- INSTRUCTIONS FOR THE TASK
After locating the line that holds "brown truck [183,137,271,222]", transcribe it and each following line to the end of the records, changing nothing and adding nothing.

- Source records
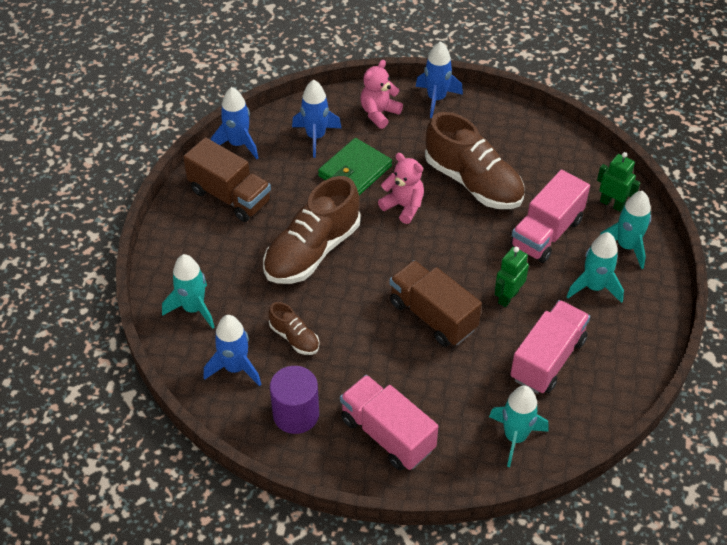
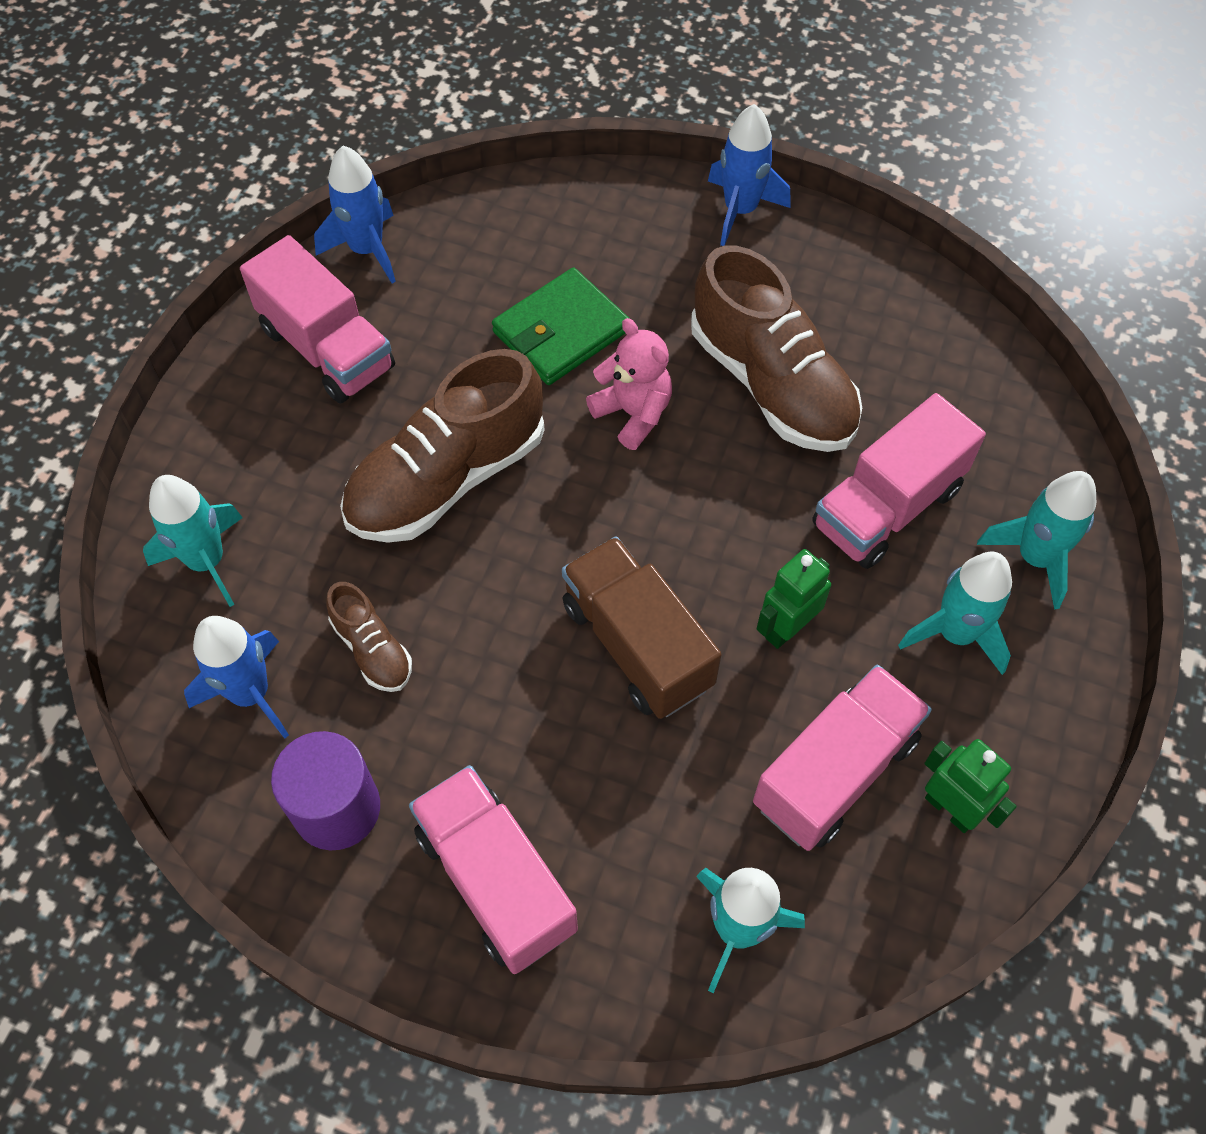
camera: 10 degrees right, 10 degrees up
brown truck [183,137,271,222] -> pink truck [240,235,395,403]
blue rocket [292,79,342,158] -> none
pink teddy bear [360,60,403,129] -> none
green robot [597,152,640,212] -> green robot moved to [924,739,1017,833]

- ANSWER BOX
brown truck [183,137,271,222] -> pink truck [240,235,395,403]
blue rocket [292,79,342,158] -> none
pink teddy bear [360,60,403,129] -> none
green robot [597,152,640,212] -> green robot moved to [924,739,1017,833]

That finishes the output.